> Data:
- - - - - - -

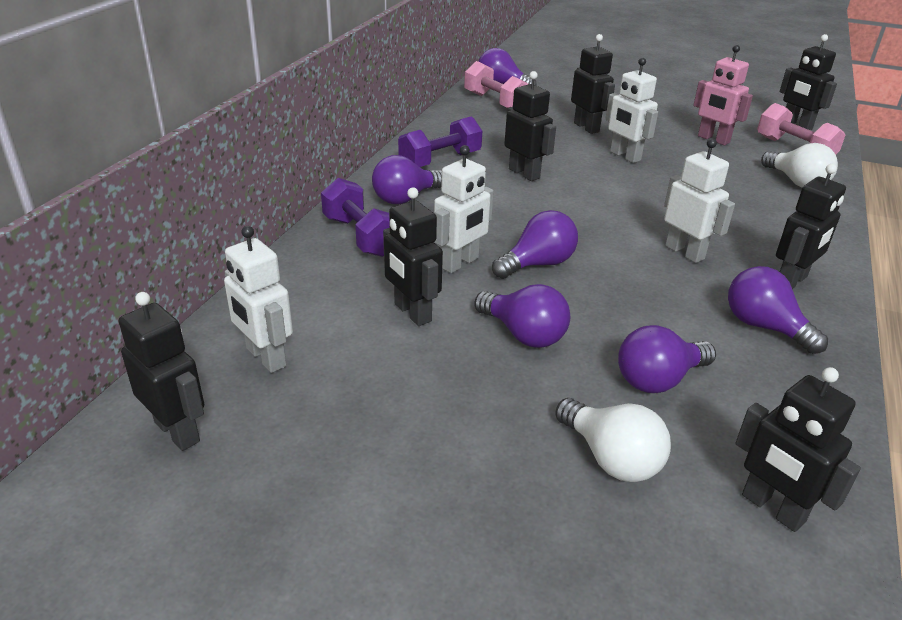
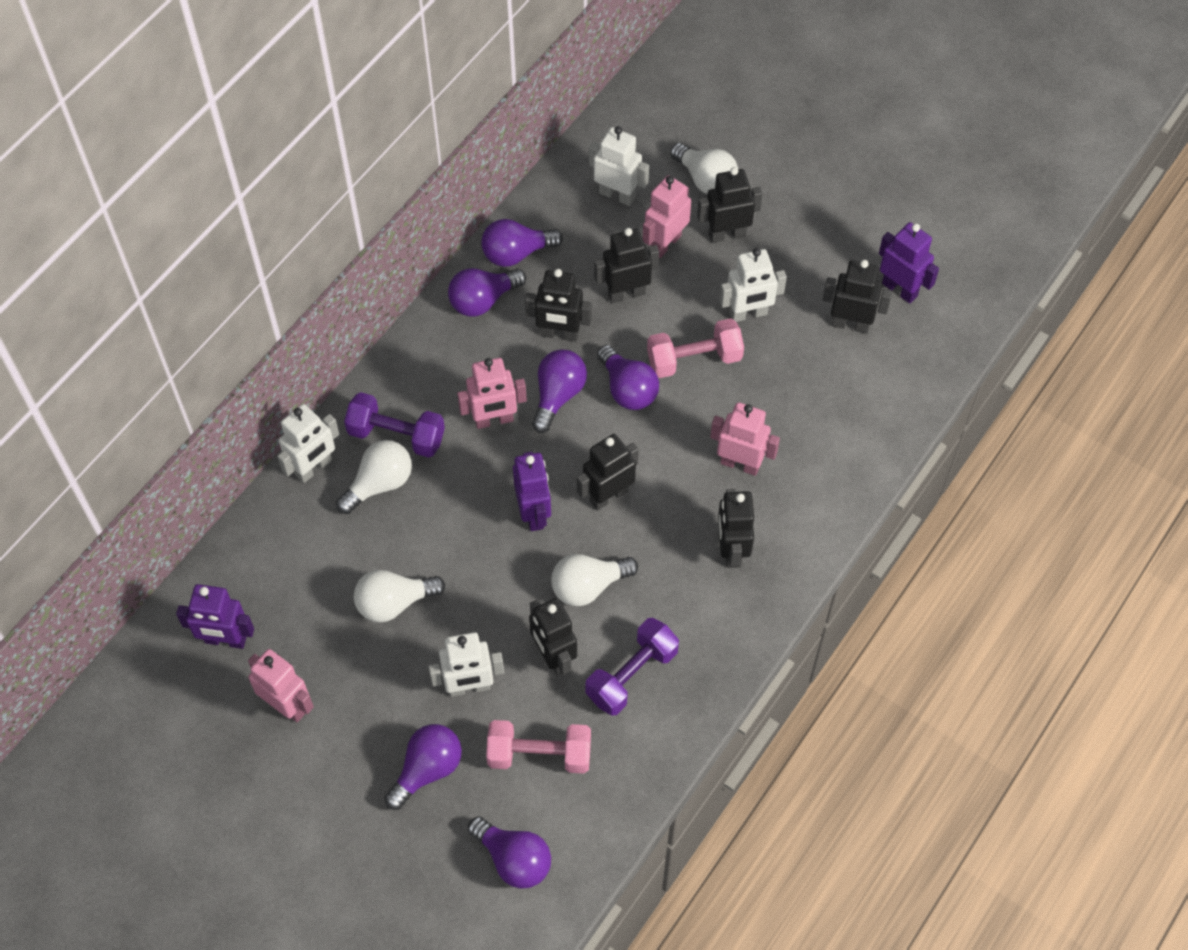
pink robot: 1 -> 4
purple robot: 0 -> 3
white light bulb: 2 -> 4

- - - - - - -

> Requirement: Please repeat the listing precisely, excluding the pictures it contains.

> Exercise answer:
pink robot: 1 -> 4
purple robot: 0 -> 3
white light bulb: 2 -> 4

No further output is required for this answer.